(Collected data entries)

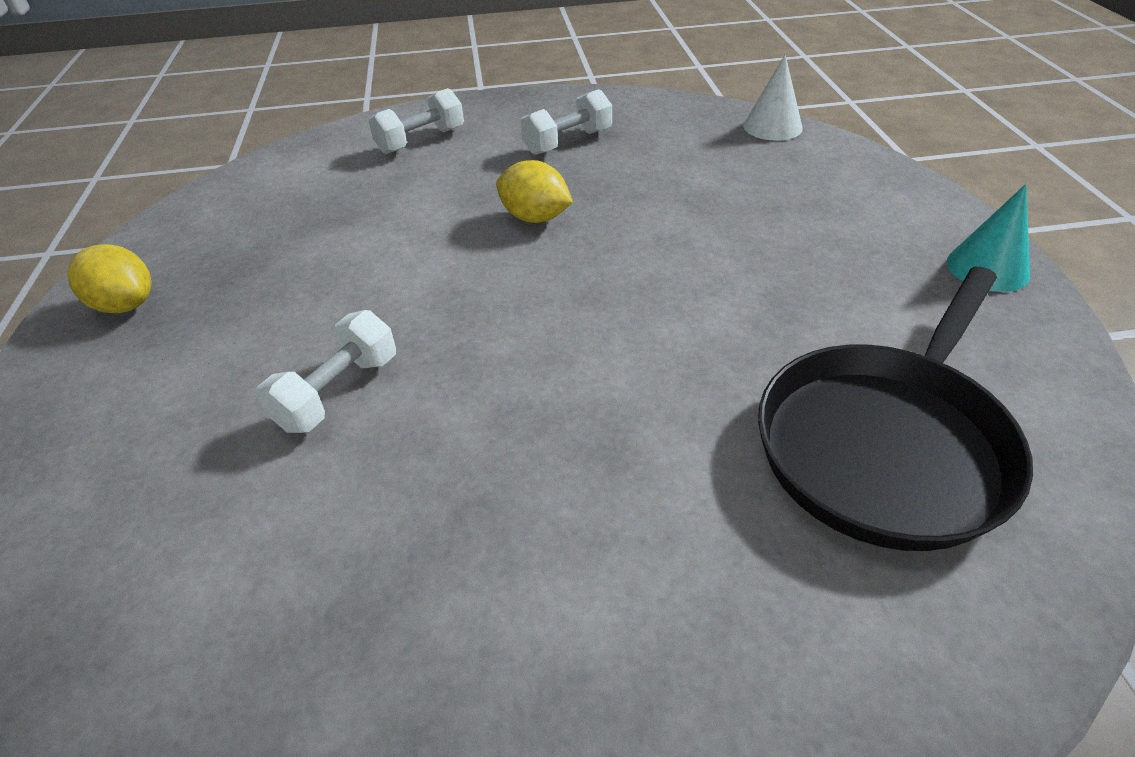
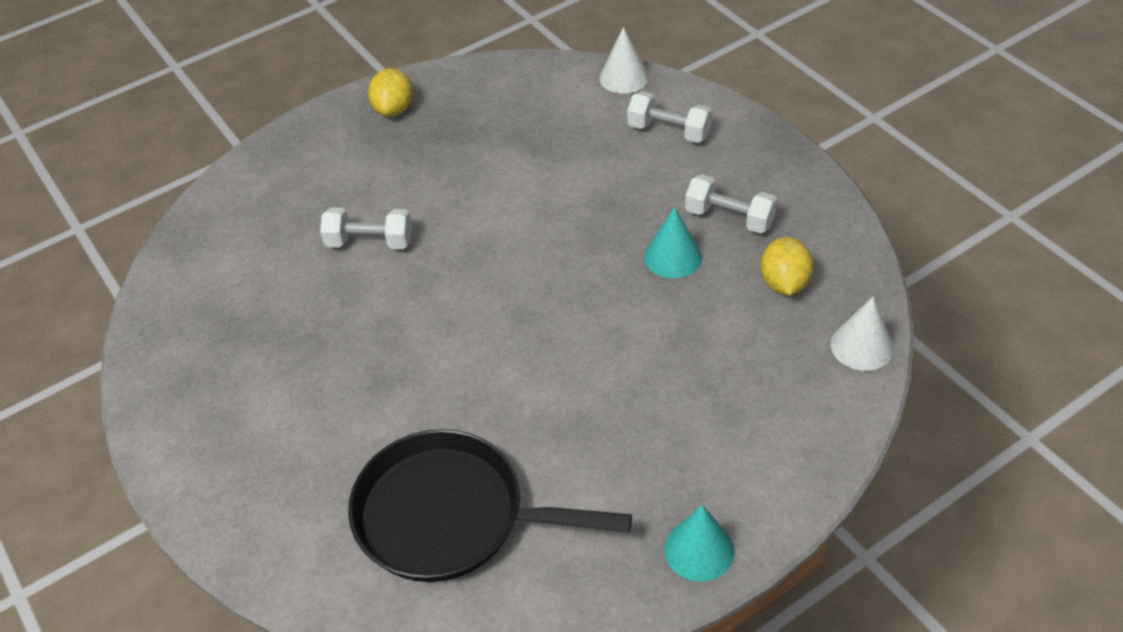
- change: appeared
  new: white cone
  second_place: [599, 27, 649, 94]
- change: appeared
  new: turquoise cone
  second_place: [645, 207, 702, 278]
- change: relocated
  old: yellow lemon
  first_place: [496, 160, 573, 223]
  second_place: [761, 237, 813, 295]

---

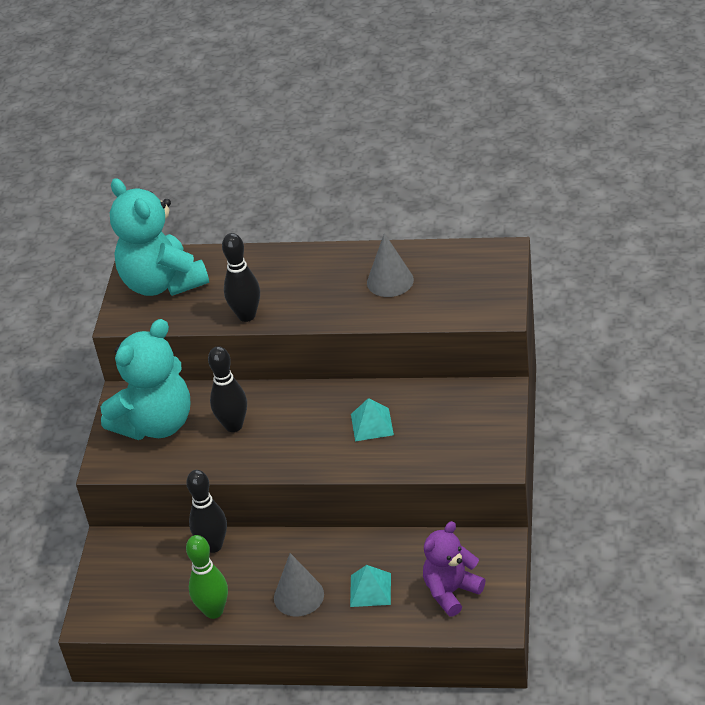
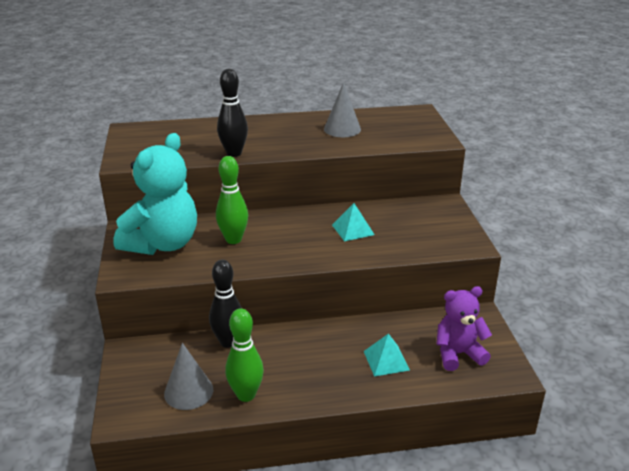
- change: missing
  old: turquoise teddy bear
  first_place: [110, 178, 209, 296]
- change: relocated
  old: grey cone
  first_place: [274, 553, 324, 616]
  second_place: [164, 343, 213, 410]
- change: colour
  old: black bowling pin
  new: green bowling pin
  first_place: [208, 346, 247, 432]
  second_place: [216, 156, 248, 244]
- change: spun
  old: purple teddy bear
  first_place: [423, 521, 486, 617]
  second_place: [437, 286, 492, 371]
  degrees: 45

● **What the exercise asks**: Reprint exactly the lines above that start at the one with "first_place: [110, 178, 209, 296]" and end at the one with "degrees: 45", keeping both and adding none.

● **Solved problem**:
  first_place: [110, 178, 209, 296]
- change: relocated
  old: grey cone
  first_place: [274, 553, 324, 616]
  second_place: [164, 343, 213, 410]
- change: colour
  old: black bowling pin
  new: green bowling pin
  first_place: [208, 346, 247, 432]
  second_place: [216, 156, 248, 244]
- change: spun
  old: purple teddy bear
  first_place: [423, 521, 486, 617]
  second_place: [437, 286, 492, 371]
  degrees: 45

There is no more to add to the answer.